(Object position data)
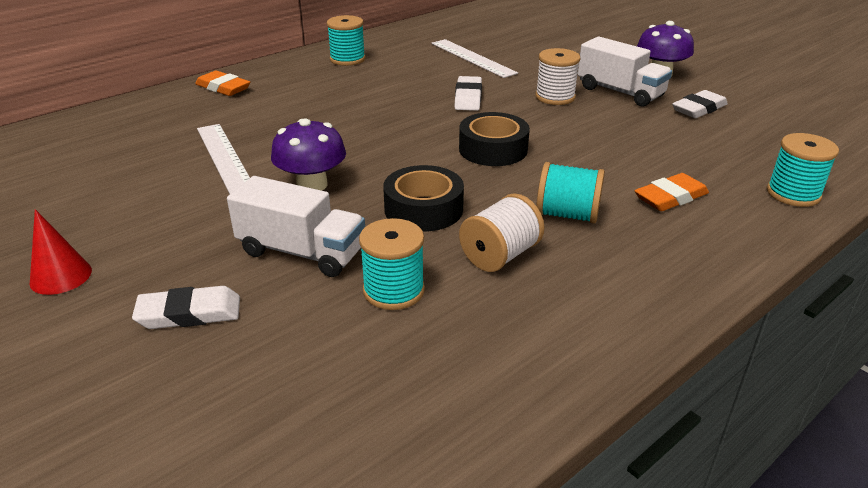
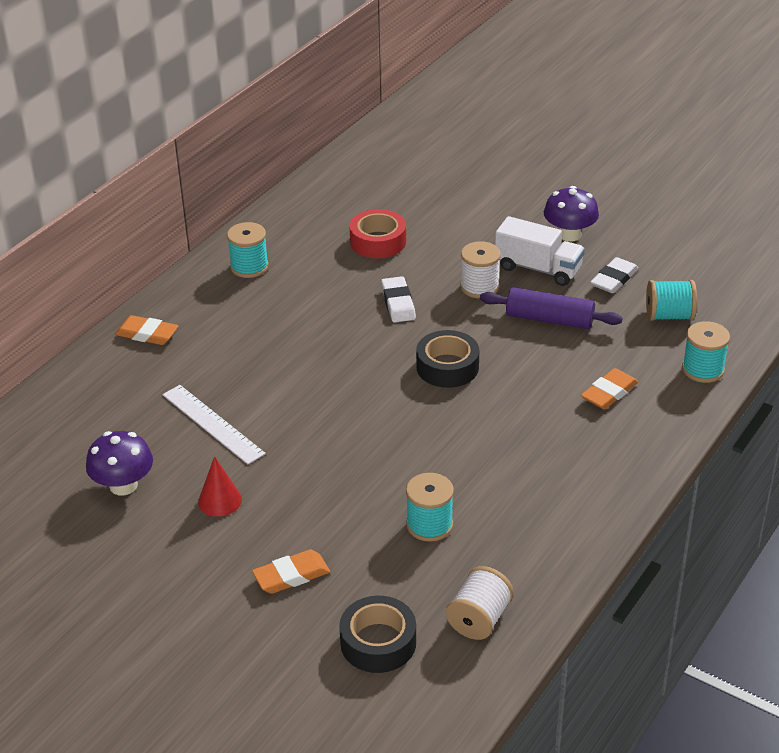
camera: 15 degrees left, 5 degrees up
(61, 276) = (168, 568): red cone -> red cone (220, 500)
(189, 313) = (291, 575): white eraser -> orange eraser
(301, 252) = (342, 507): white truck -> none
(312, 185) = (310, 439): purple mushroom -> purple mushroom (123, 485)
(423, 209) = (417, 445): black tape -> black tape (378, 642)
(472, 58) = (378, 241): white ruler -> red tape
(500, 255) = (495, 478): white spool -> white spool (479, 619)
(567, 215) = (533, 428): turquoise spool -> turquoise spool (669, 316)
(619, 129) = (549, 319): none -> purple rolling pin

EXERCISE PROMPT - Determine the number of lines above that include the word "spool"; the reply is that number only.

OUTPUT OF THE EXERCISE - 2